Records supplied: Begin
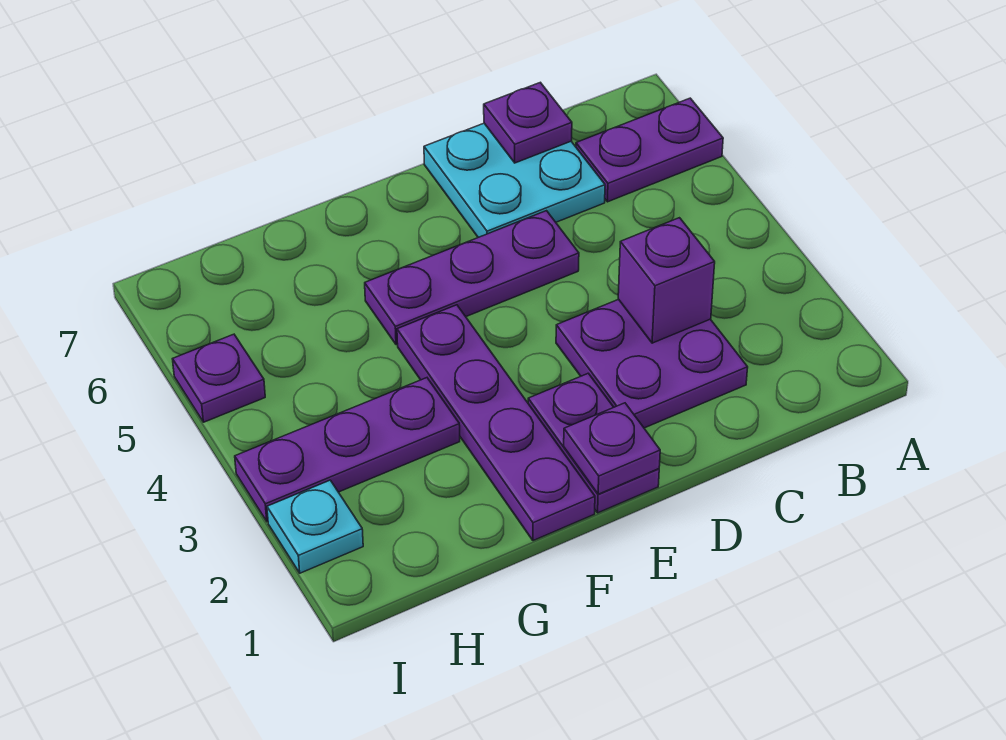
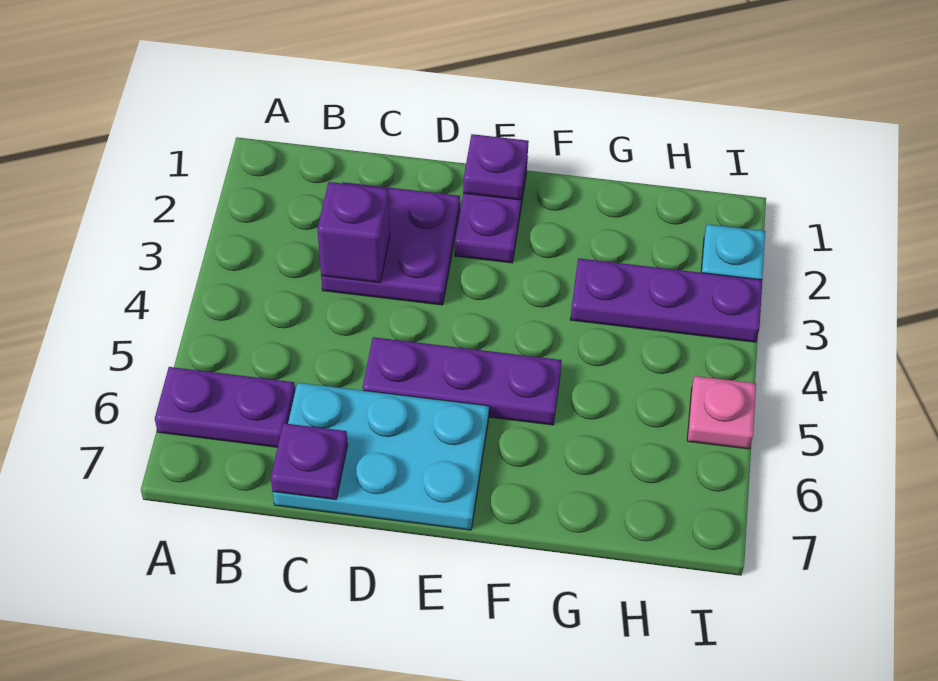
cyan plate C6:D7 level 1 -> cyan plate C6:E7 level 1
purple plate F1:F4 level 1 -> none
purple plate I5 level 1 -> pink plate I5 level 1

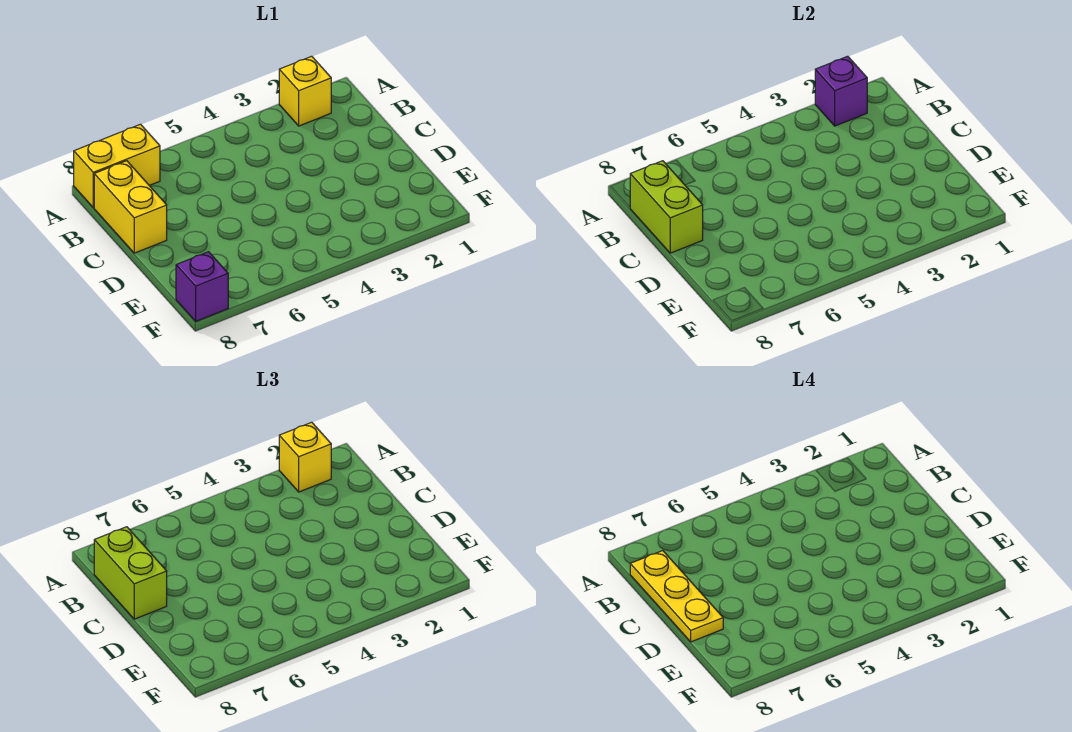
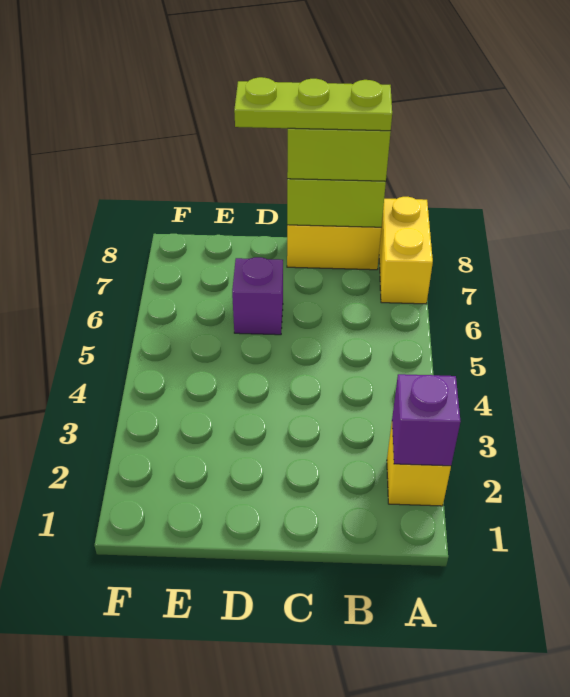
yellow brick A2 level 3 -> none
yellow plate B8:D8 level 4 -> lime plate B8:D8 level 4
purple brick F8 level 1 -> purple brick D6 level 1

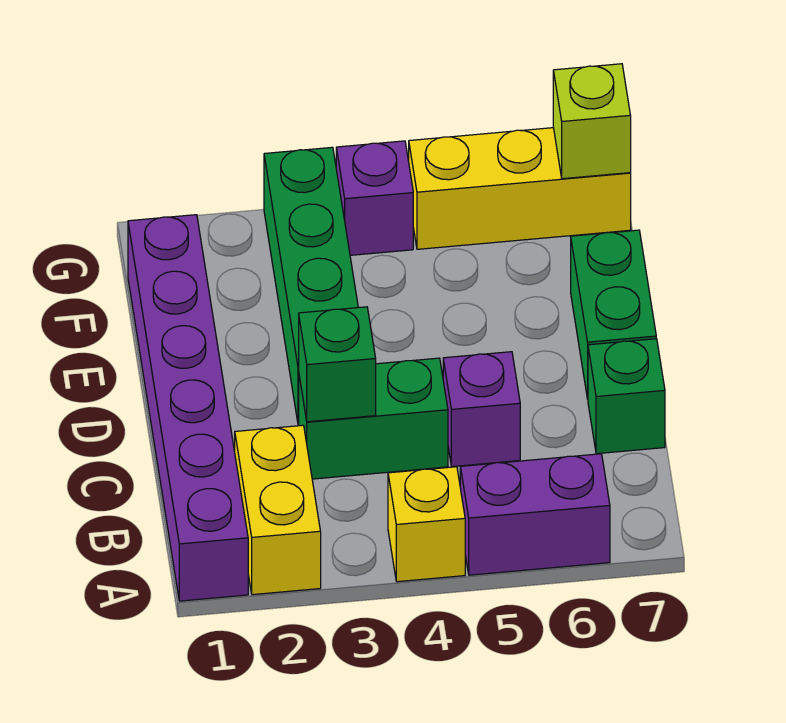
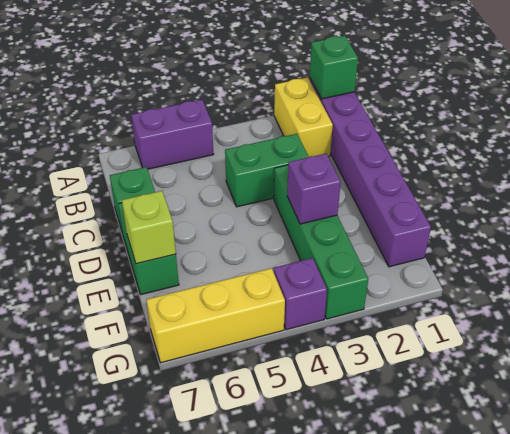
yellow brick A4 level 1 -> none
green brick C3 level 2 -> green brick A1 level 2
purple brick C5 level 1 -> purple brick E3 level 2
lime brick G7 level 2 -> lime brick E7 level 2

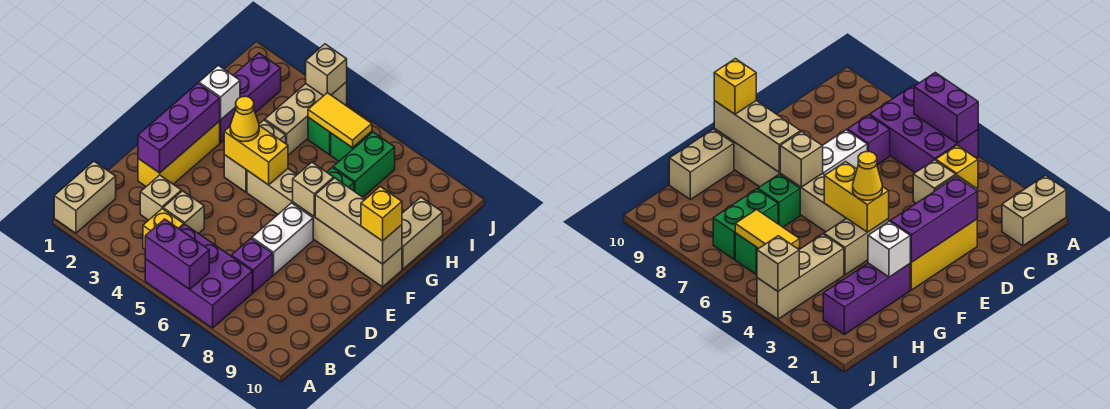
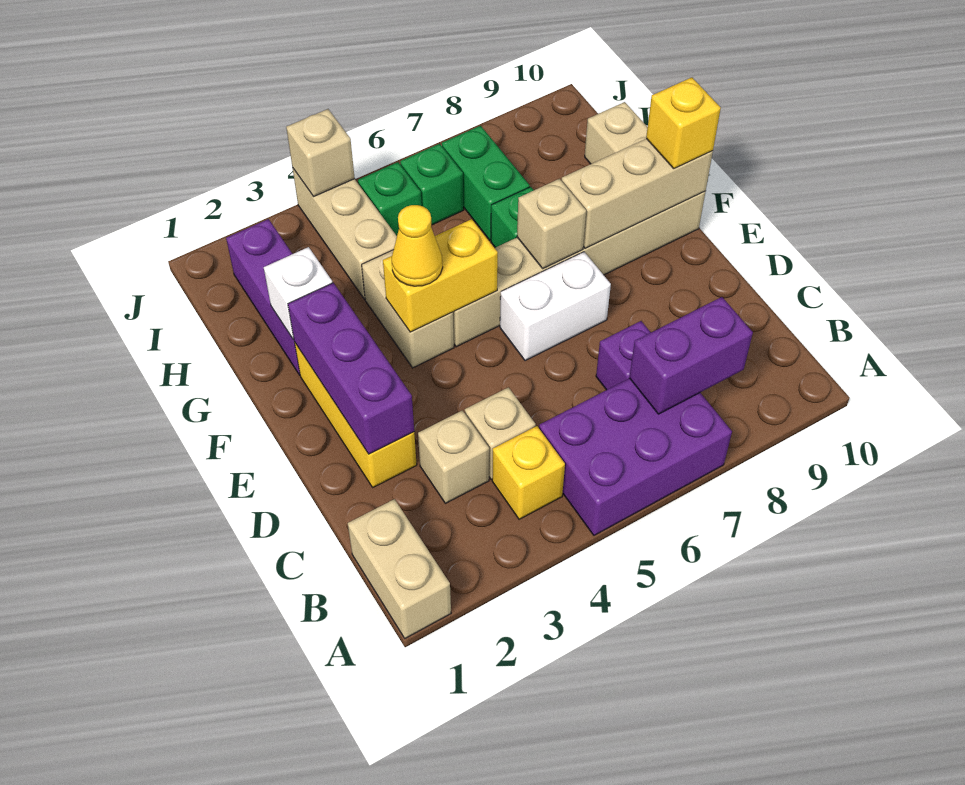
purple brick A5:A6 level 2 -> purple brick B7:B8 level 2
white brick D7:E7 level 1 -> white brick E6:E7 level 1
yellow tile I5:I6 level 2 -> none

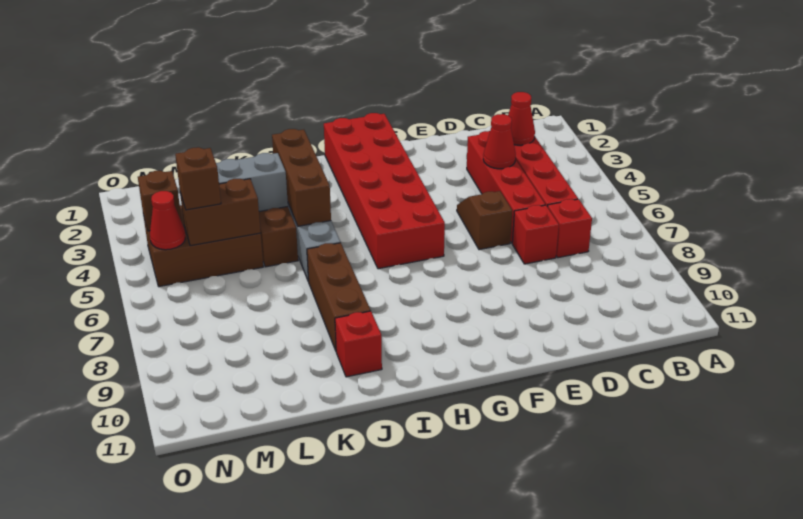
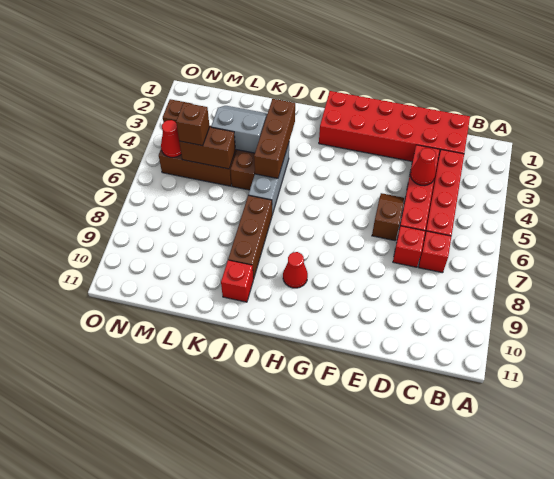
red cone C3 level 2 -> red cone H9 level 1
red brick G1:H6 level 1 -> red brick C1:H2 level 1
Records supplied: End
Action item
Word for word and without any pictures, return all of the lines above.

Exercise result
cyan plate C6:D7 level 1 -> cyan plate C6:E7 level 1
purple plate F1:F4 level 1 -> none
purple plate I5 level 1 -> pink plate I5 level 1

yellow brick A2 level 3 -> none
yellow plate B8:D8 level 4 -> lime plate B8:D8 level 4
purple brick F8 level 1 -> purple brick D6 level 1

yellow brick A4 level 1 -> none
green brick C3 level 2 -> green brick A1 level 2
purple brick C5 level 1 -> purple brick E3 level 2
lime brick G7 level 2 -> lime brick E7 level 2

purple brick A5:A6 level 2 -> purple brick B7:B8 level 2
white brick D7:E7 level 1 -> white brick E6:E7 level 1
yellow tile I5:I6 level 2 -> none

red cone C3 level 2 -> red cone H9 level 1
red brick G1:H6 level 1 -> red brick C1:H2 level 1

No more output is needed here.